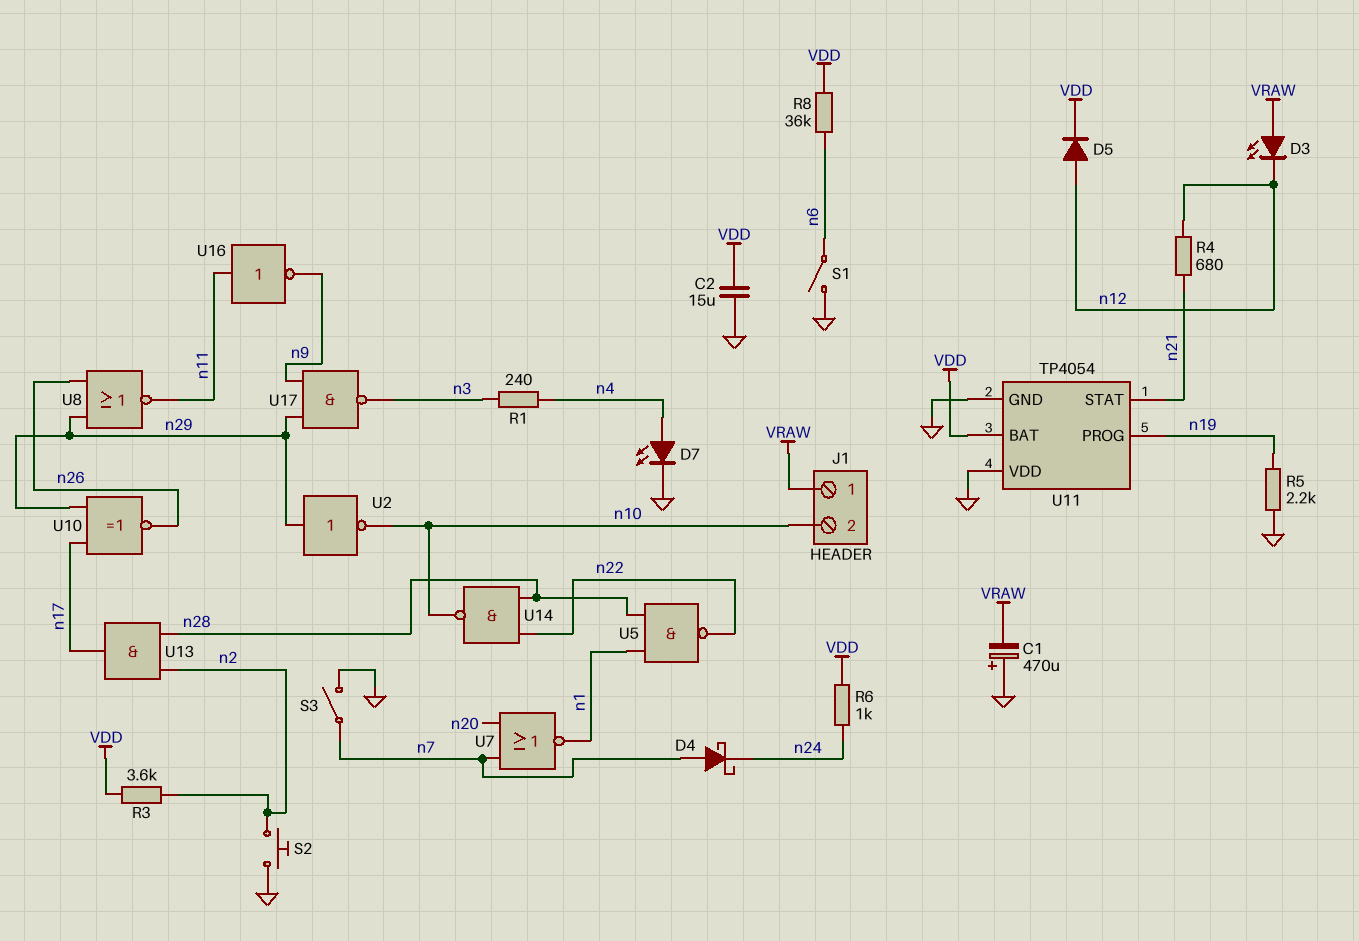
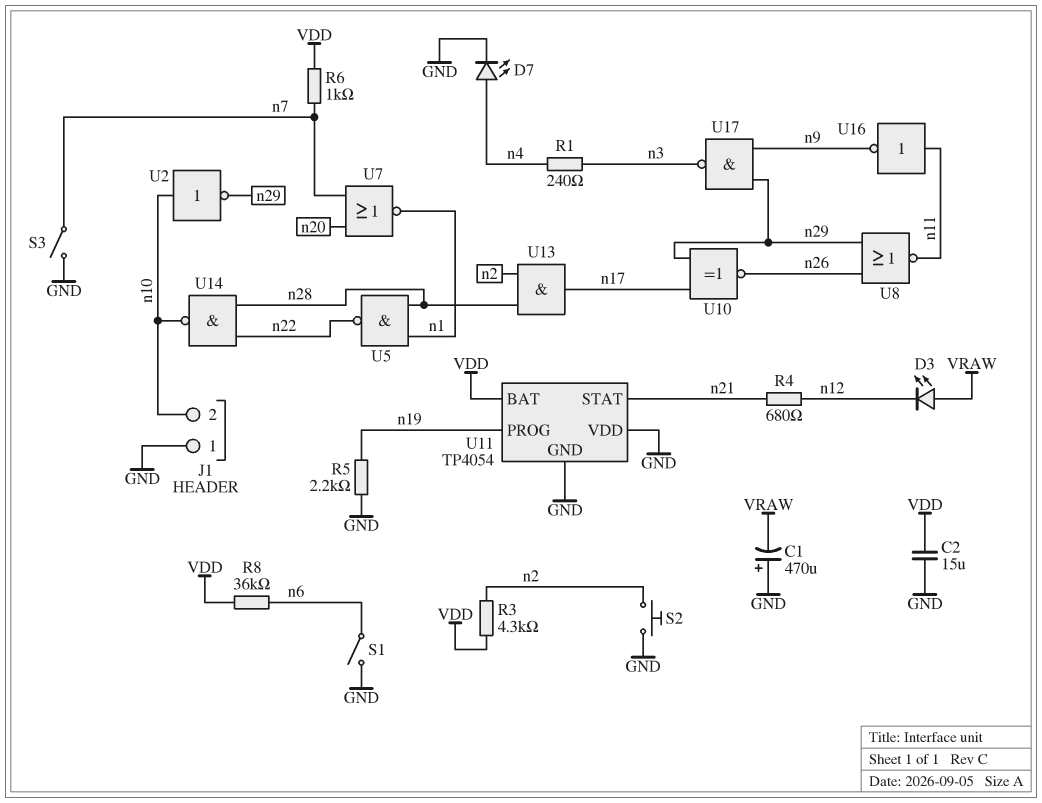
D4: schottky (A n7, K n24) -> none
D5: diode (A n12, K VDD) -> none
J1 pin 1: VRAW -> GND
R3: 3.6k (VDD, n2) -> 4.3k (VDD, n2)
R6: 1k (VDD, n24) -> 1k (VDD, n7)
U2: NOT (in n29, out n10) -> NOT (in n10, out n29)

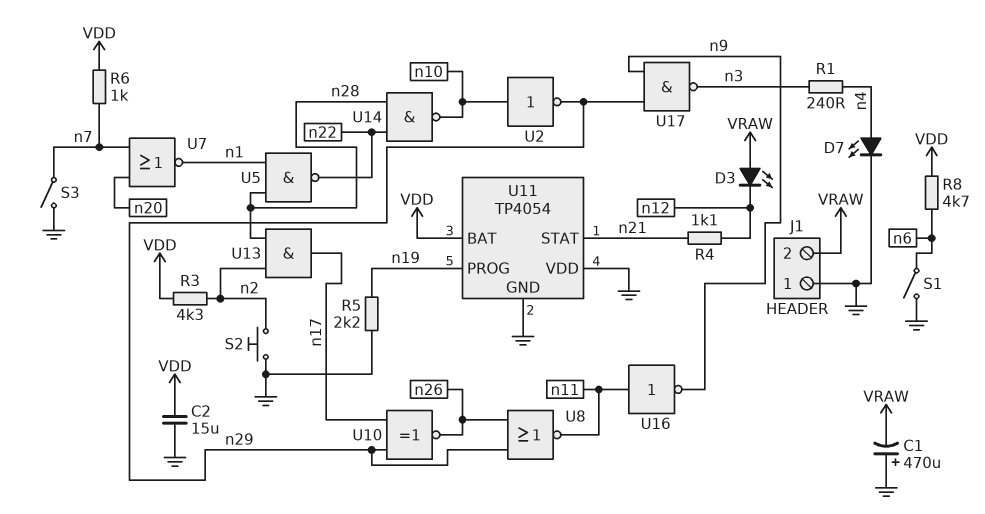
J1 pin 2: n10 -> VRAW
R4: 680 (n12, n21) -> 1.1k (n12, n21)
R8: 36k (VDD, n6) -> 4.7k (VDD, n6)

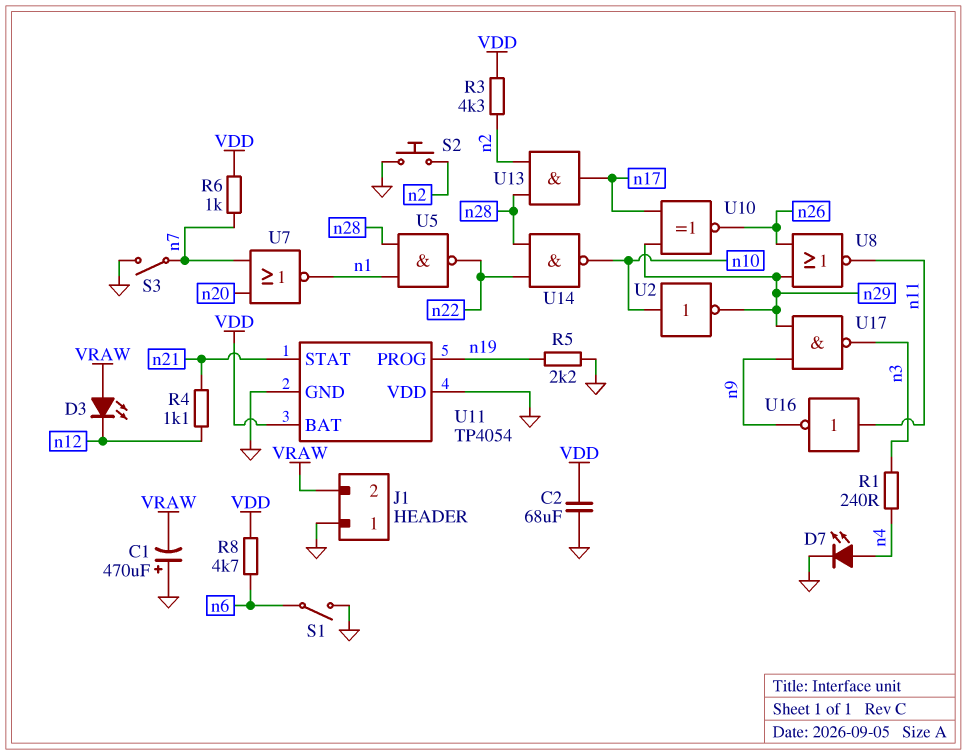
C2: 15uF (GND, VDD) -> 68uF (GND, VDD)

§

▶ [Assigned task]
Every entry must be retyped exactly, with the pictures removed.

▶ [Answer area]
D4: schottky (A n7, K n24) -> none
D5: diode (A n12, K VDD) -> none
J1 pin 1: VRAW -> GND
R3: 3.6k (VDD, n2) -> 4.3k (VDD, n2)
R6: 1k (VDD, n24) -> 1k (VDD, n7)
U2: NOT (in n29, out n10) -> NOT (in n10, out n29)

J1 pin 2: n10 -> VRAW
R4: 680 (n12, n21) -> 1.1k (n12, n21)
R8: 36k (VDD, n6) -> 4.7k (VDD, n6)

C2: 15uF (GND, VDD) -> 68uF (GND, VDD)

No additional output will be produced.